──────── AVAILABLE DATA

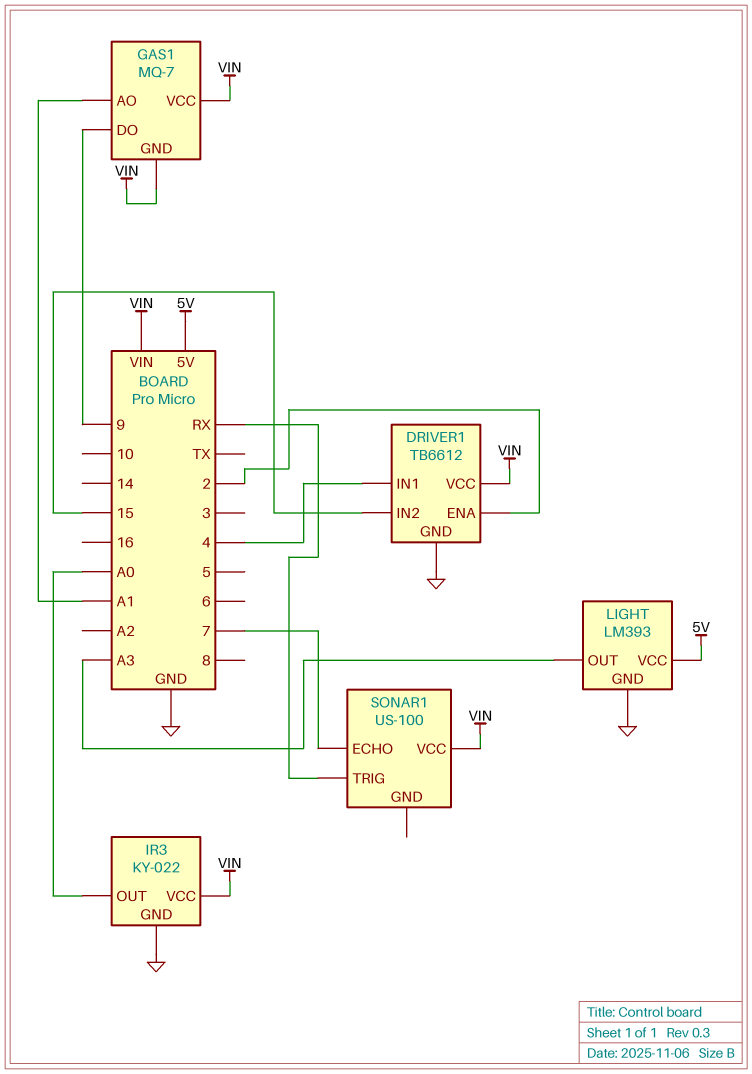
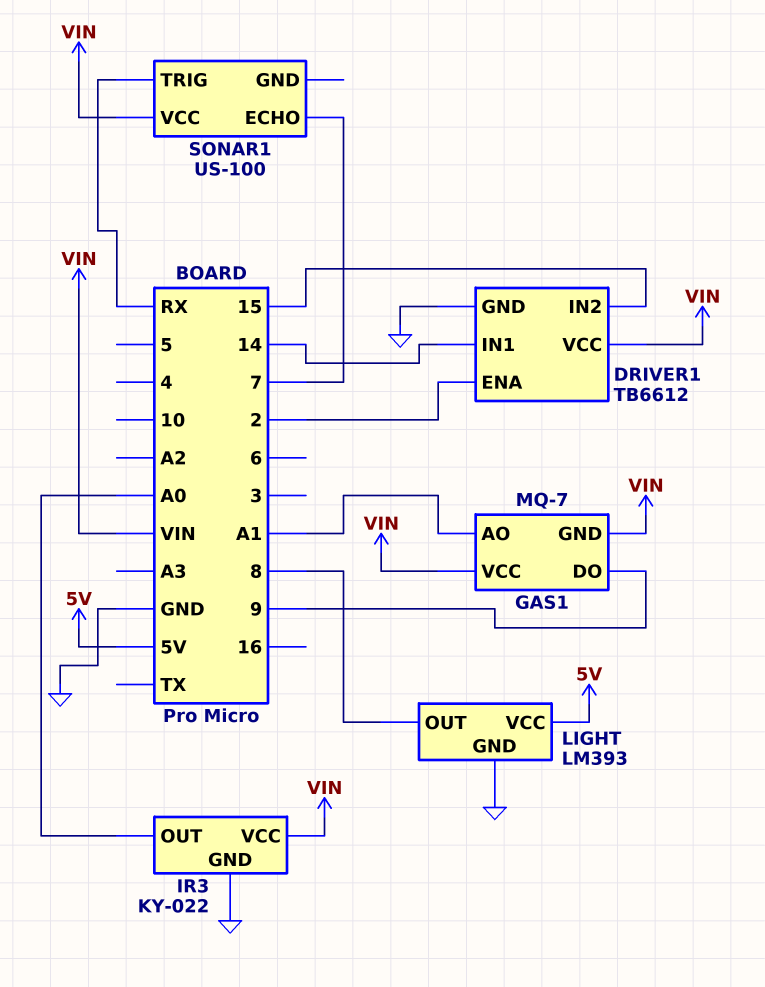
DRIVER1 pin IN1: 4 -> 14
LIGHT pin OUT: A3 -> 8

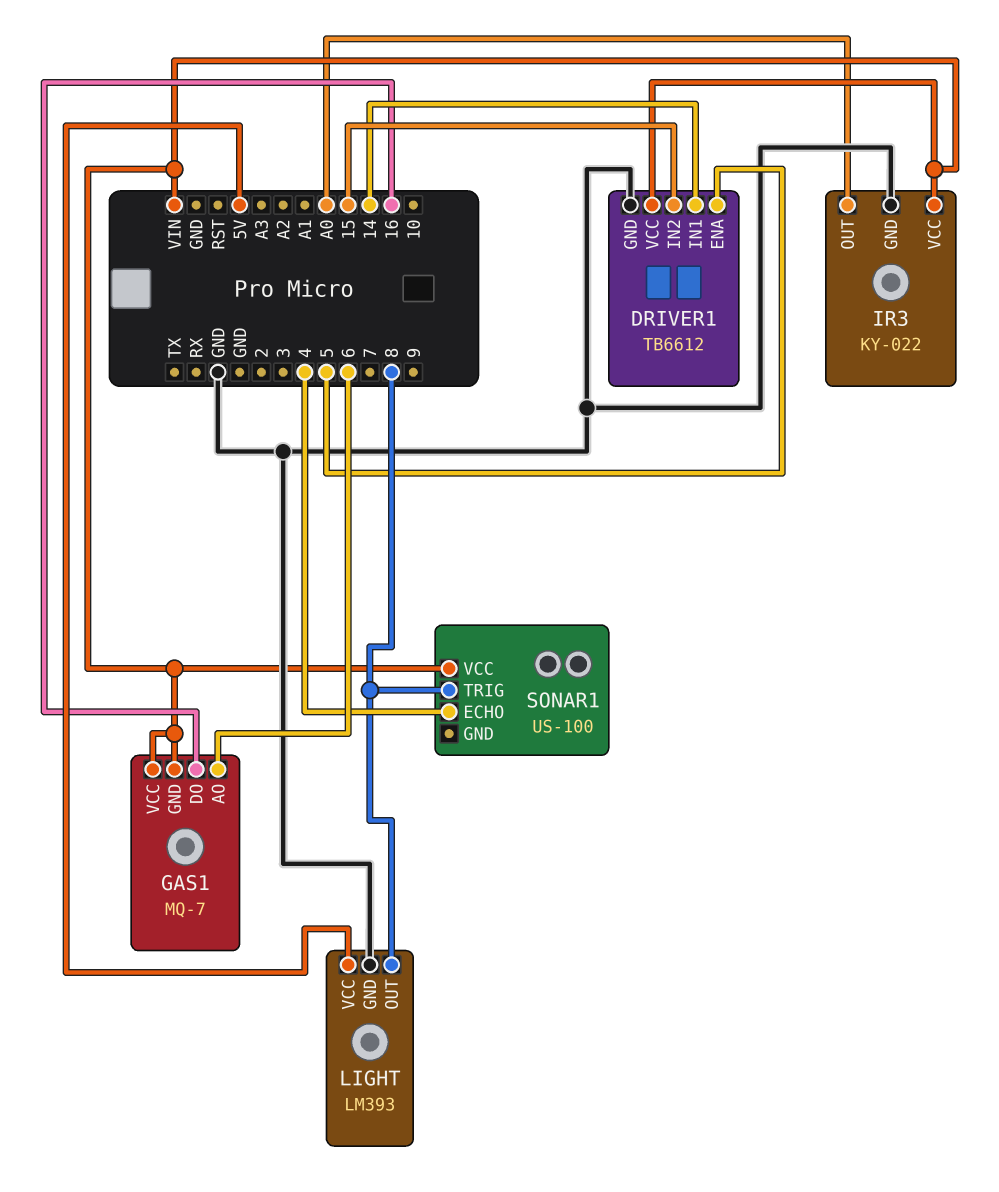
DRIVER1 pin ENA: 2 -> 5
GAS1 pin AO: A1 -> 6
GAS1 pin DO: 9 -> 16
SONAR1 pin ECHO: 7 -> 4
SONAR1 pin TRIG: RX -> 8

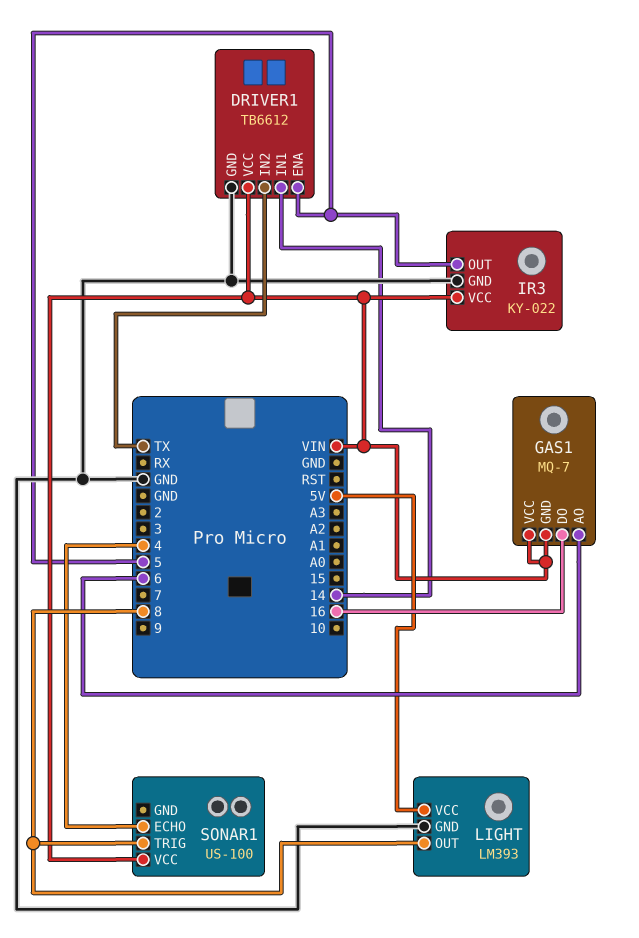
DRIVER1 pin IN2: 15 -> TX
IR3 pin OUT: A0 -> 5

────────────────

Once the line with "LIGHT pin OUT: A3 -> 8" is found, write out that line and every later line of the listing above exactly, through the last one, and skip any pictures.

OUTPUT BELOW.
LIGHT pin OUT: A3 -> 8

DRIVER1 pin ENA: 2 -> 5
GAS1 pin AO: A1 -> 6
GAS1 pin DO: 9 -> 16
SONAR1 pin ECHO: 7 -> 4
SONAR1 pin TRIG: RX -> 8

DRIVER1 pin IN2: 15 -> TX
IR3 pin OUT: A0 -> 5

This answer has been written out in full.